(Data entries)
◇ ◇ ◇
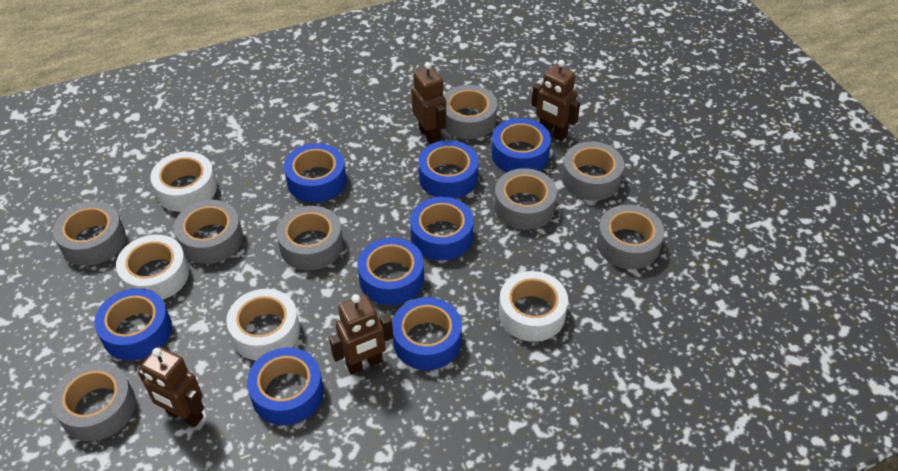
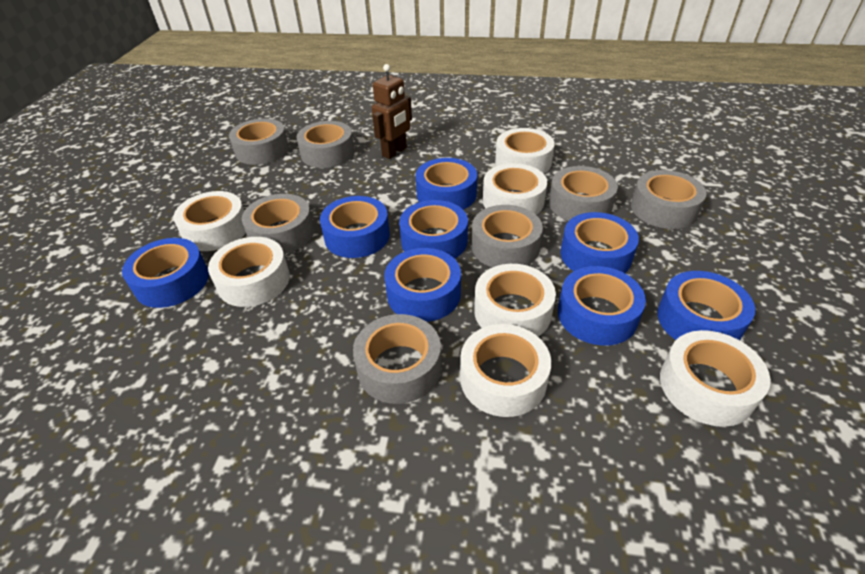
brown robot: 4 -> 1
grey tape: 8 -> 7
white tape: 4 -> 7

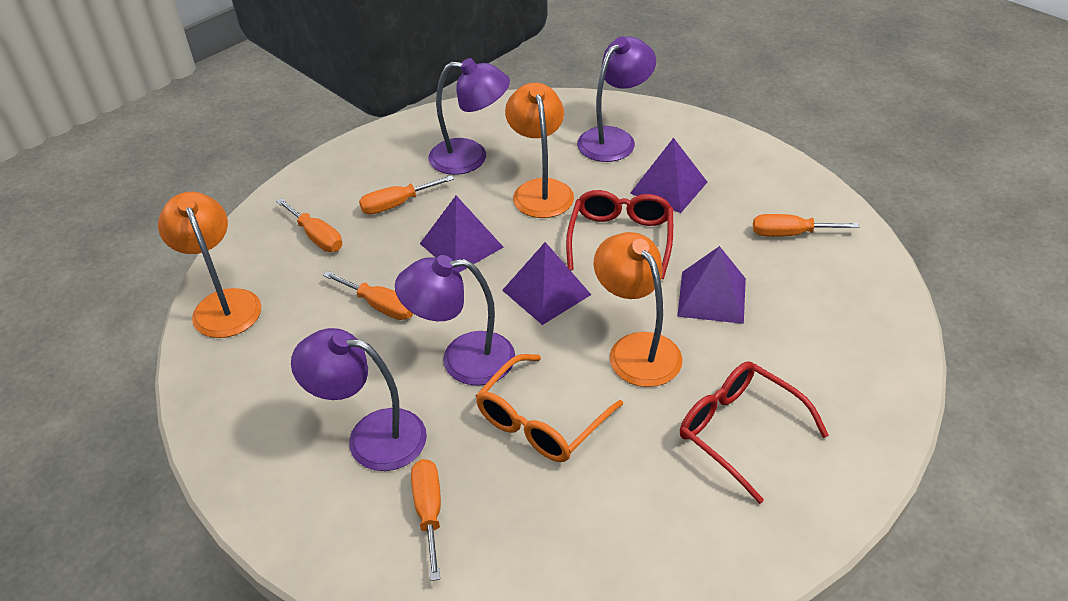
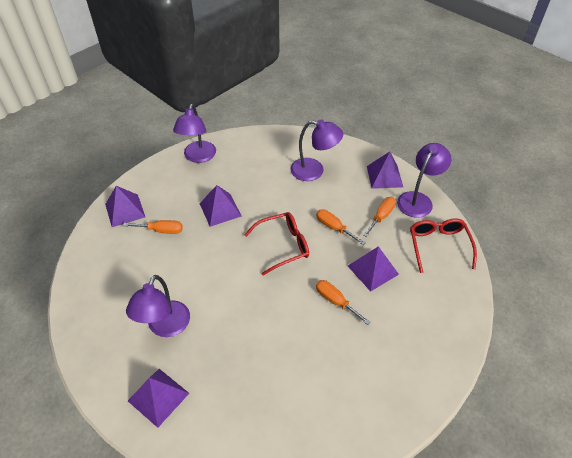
orange glasses: 1 -> 0
orange lamp: 3 -> 0
orange screwdriver: 5 -> 4
purple pyramid: 4 -> 5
◇ ◇ ◇
__WHAT YOU WILL DO__.
Where an entry holds a picture, leave the picture out and output the rest exactly.

__OUTPUT__.
brown robot: 4 -> 1
grey tape: 8 -> 7
white tape: 4 -> 7

orange glasses: 1 -> 0
orange lamp: 3 -> 0
orange screwdriver: 5 -> 4
purple pyramid: 4 -> 5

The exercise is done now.